Problem to work on>
In the listing that follows, how many lines include the string "from"? Reply with only the number.

Stored data>

#####

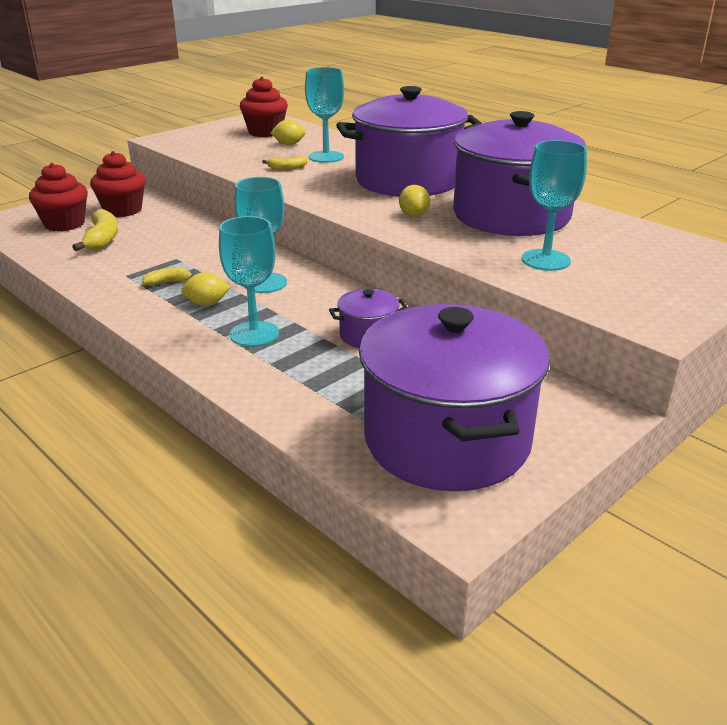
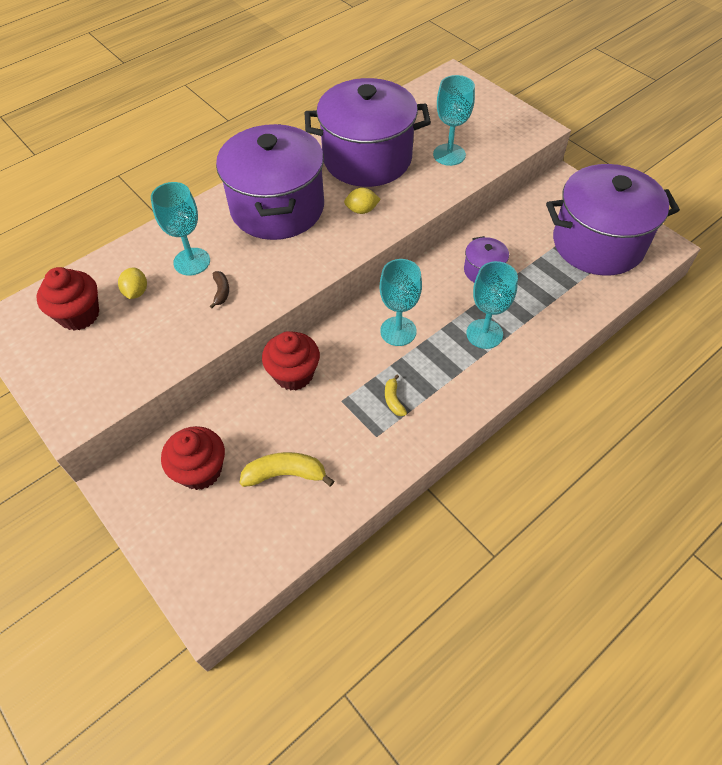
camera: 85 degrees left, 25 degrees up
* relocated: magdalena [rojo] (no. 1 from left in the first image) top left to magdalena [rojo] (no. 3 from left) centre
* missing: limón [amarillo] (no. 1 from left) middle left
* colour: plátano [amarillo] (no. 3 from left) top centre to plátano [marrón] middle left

#####

Solution for this task>
3